━━ Records

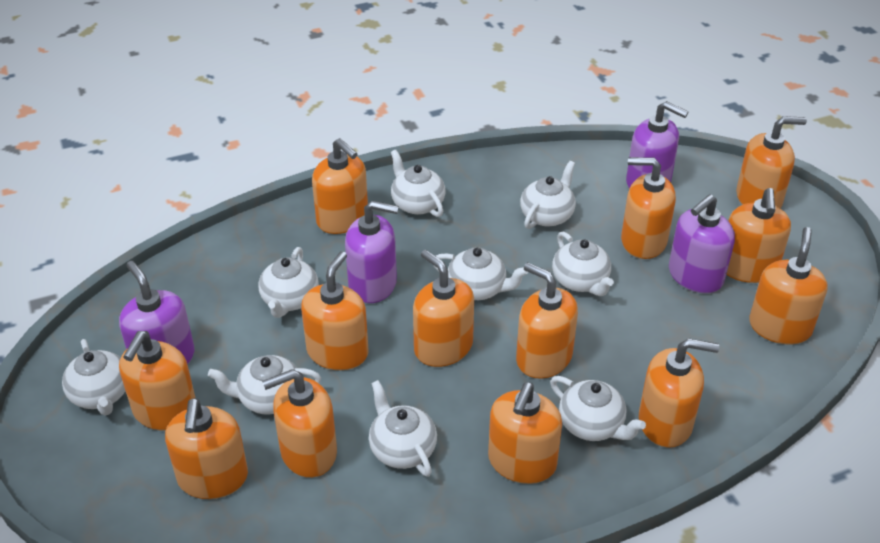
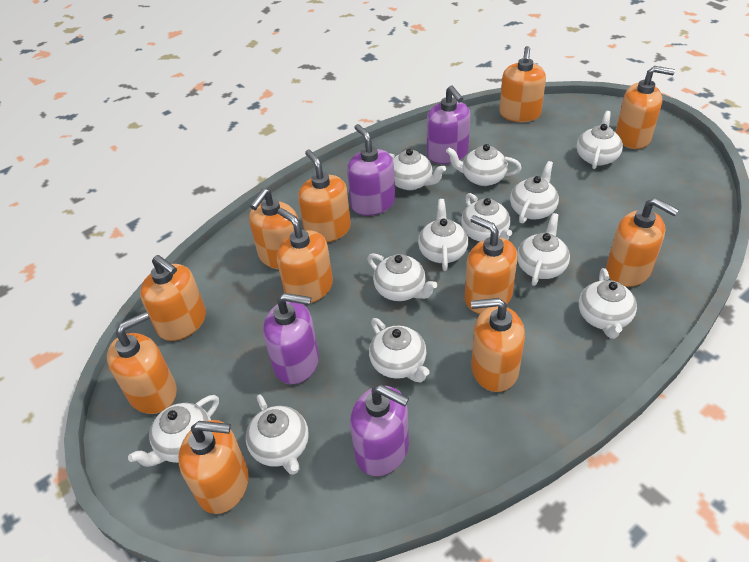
orange soap dispenser: 13 -> 11
white teapot: 9 -> 12

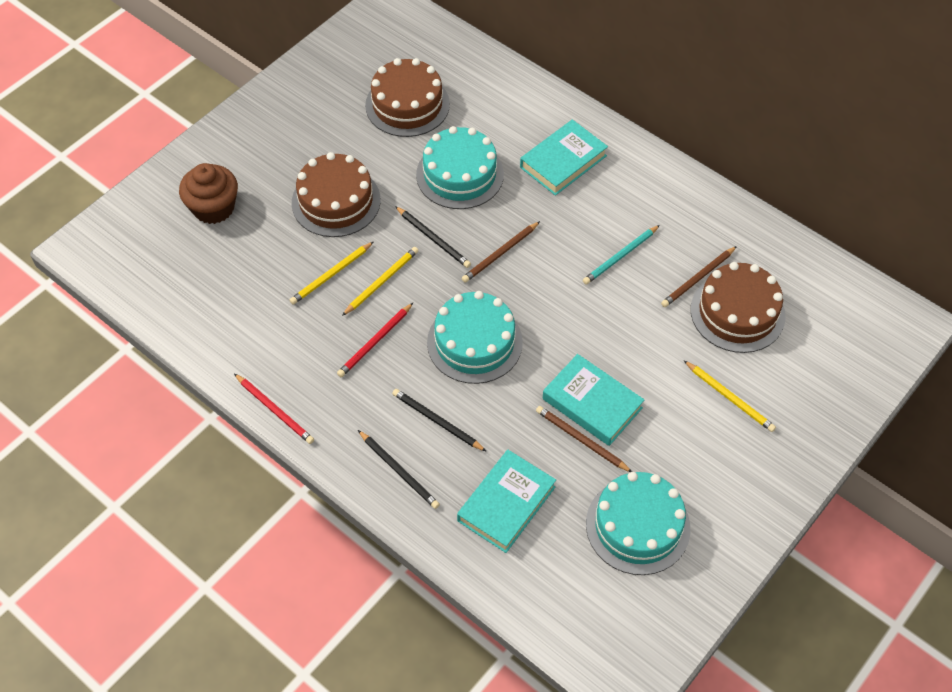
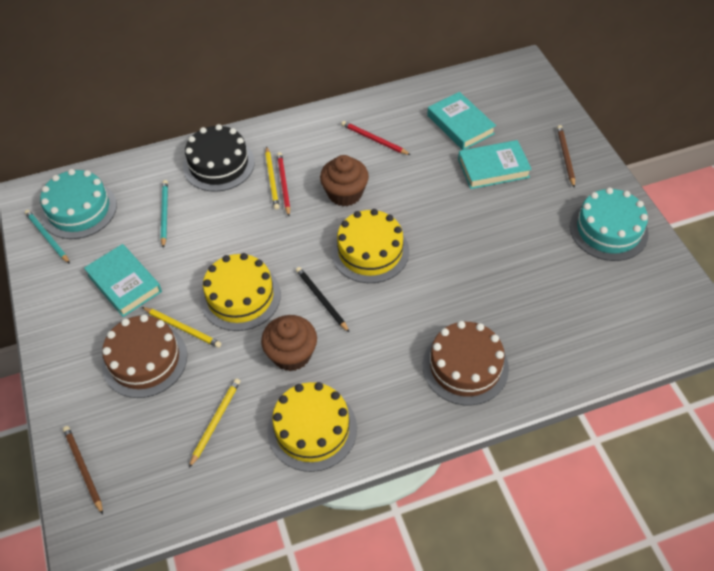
black cake: 0 -> 1
black pencil: 3 -> 1
brown cake: 3 -> 2
brown cupcake: 1 -> 2
brown pencil: 3 -> 2
turquoise cake: 3 -> 2
turquoise pencil: 1 -> 2
yellow cake: 0 -> 3

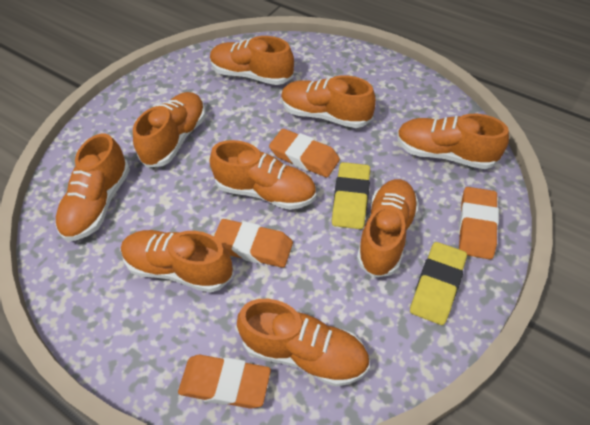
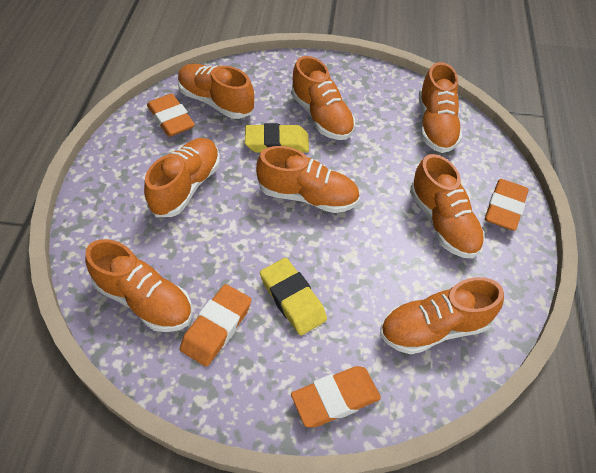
orange shoe: 9 -> 8

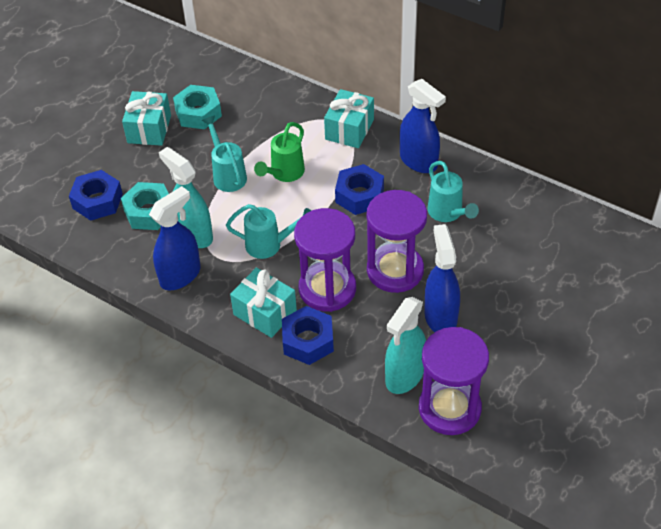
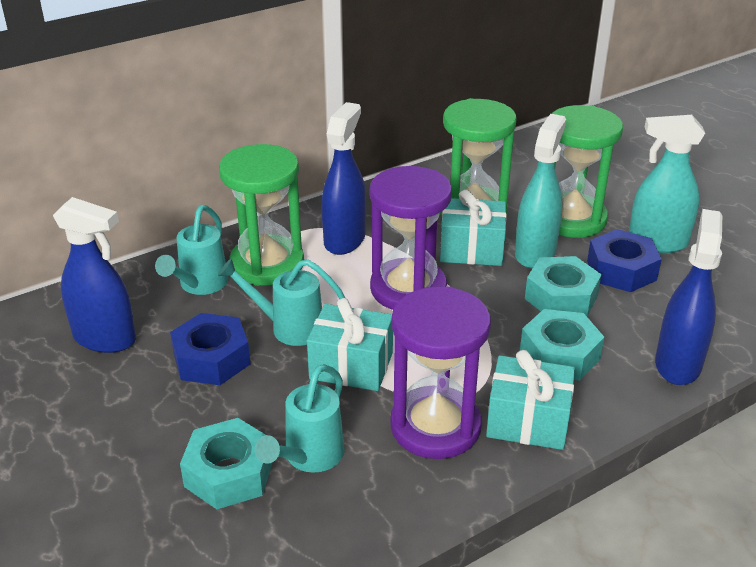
blue nut: 3 -> 2
green hourglass: 0 -> 3
green watering can: 1 -> 0
purple hourglass: 3 -> 2
turquoise nut: 2 -> 3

━━━━

§ **Required action**
An acceptable answer consists of the lines above from the one holding "brown cake: 3 -> 2" to the end of the data, repeated exactly and containing no pictures.

§ **Solution to this exercise**
brown cake: 3 -> 2
brown cupcake: 1 -> 2
brown pencil: 3 -> 2
turquoise cake: 3 -> 2
turquoise pencil: 1 -> 2
yellow cake: 0 -> 3

orange shoe: 9 -> 8

blue nut: 3 -> 2
green hourglass: 0 -> 3
green watering can: 1 -> 0
purple hourglass: 3 -> 2
turquoise nut: 2 -> 3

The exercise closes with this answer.